SOURCE DATA:
====================

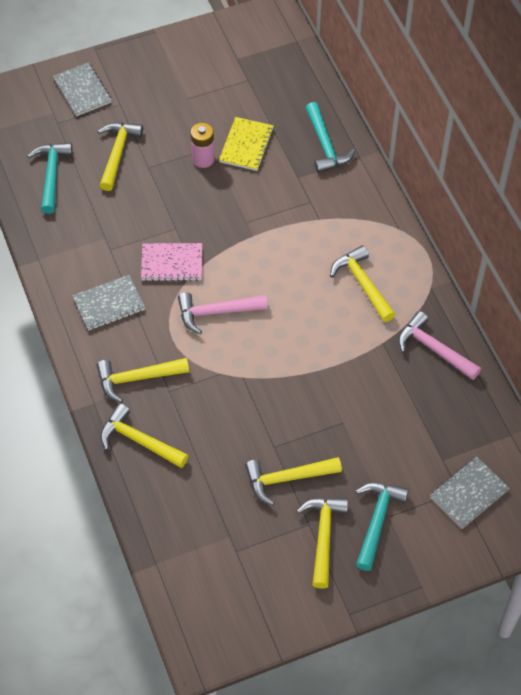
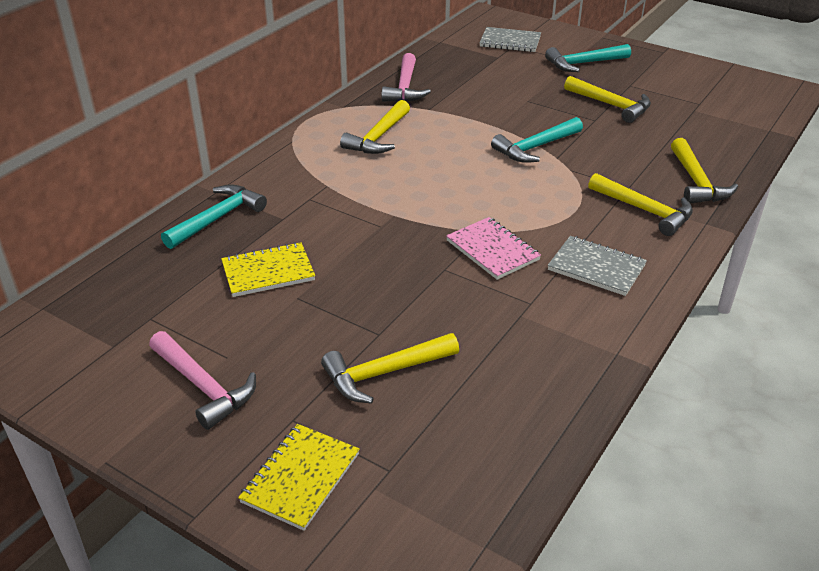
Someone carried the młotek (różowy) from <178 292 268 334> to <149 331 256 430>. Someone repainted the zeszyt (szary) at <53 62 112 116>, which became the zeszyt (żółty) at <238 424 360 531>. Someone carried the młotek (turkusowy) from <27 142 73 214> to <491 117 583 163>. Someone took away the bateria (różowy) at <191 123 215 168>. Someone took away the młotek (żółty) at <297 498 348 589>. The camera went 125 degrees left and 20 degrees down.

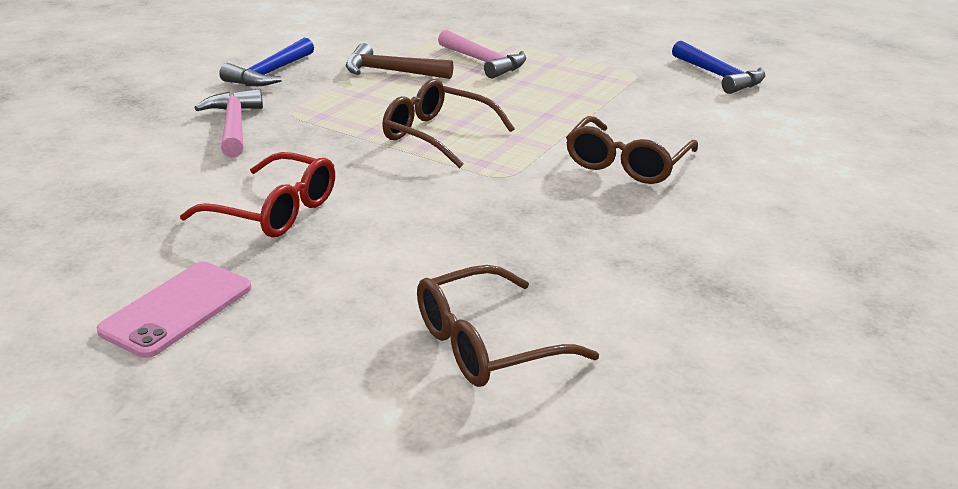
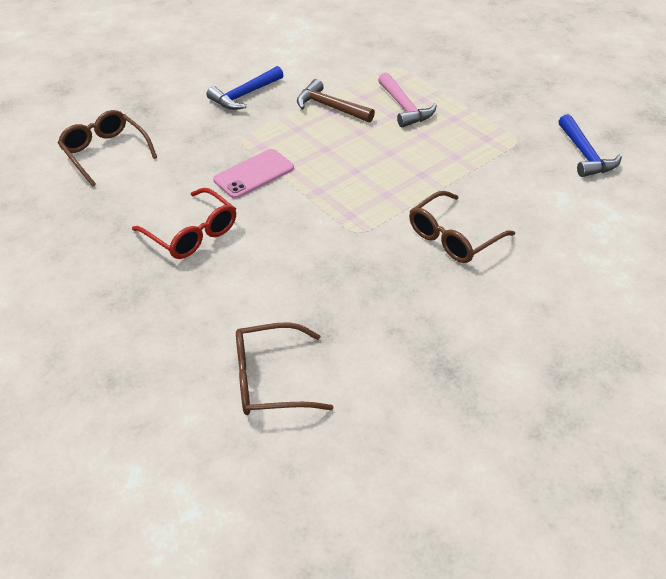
Someone carried the okulary (brązowy) from <382 79 515 168> to <58 110 157 186>. Someone carried the telefon (różowy) from <97 262 252 358> to <213 149 294 199>. Someone took away the młotek (różowy) at <194 89 263 157>. The camera went 20 degrees right and 15 degrees up.

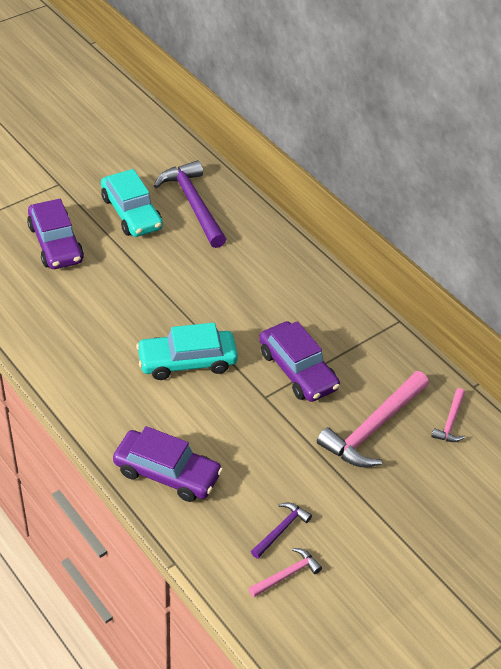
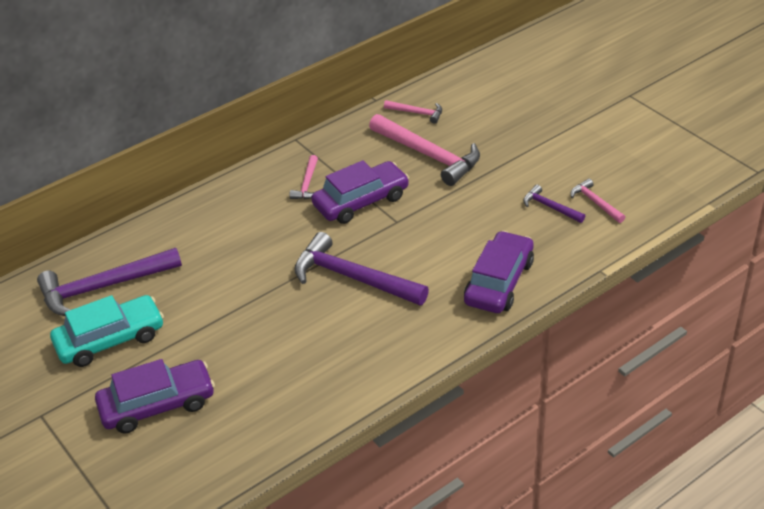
Someone put down the młotek (różowy) at <289 155 318 199>. Someone swapped the samochód (turkusowy) at <136 323 238 380> for the młotek (fioletowy) at <294 232 429 305>. The camera went 85 degrees left and 5 degrees down.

====================

From the data above, copy out every line with the string "away" in it.

Someone carried the młotek (różowy) from <178 292 268 334> to <149 331 256 430>. Someone repainted the zeszyt (szary) at <53 62 112 116>, which became the zeszyt (żółty) at <238 424 360 531>. Someone carried the młotek (turkusowy) from <27 142 73 214> to <491 117 583 163>. Someone took away the bateria (różowy) at <191 123 215 168>. Someone took away the młotek (żółty) at <297 498 348 589>. The camera went 125 degrees left and 20 degrees down.
Someone carried the okulary (brązowy) from <382 79 515 168> to <58 110 157 186>. Someone carried the telefon (różowy) from <97 262 252 358> to <213 149 294 199>. Someone took away the młotek (różowy) at <194 89 263 157>. The camera went 20 degrees right and 15 degrees up.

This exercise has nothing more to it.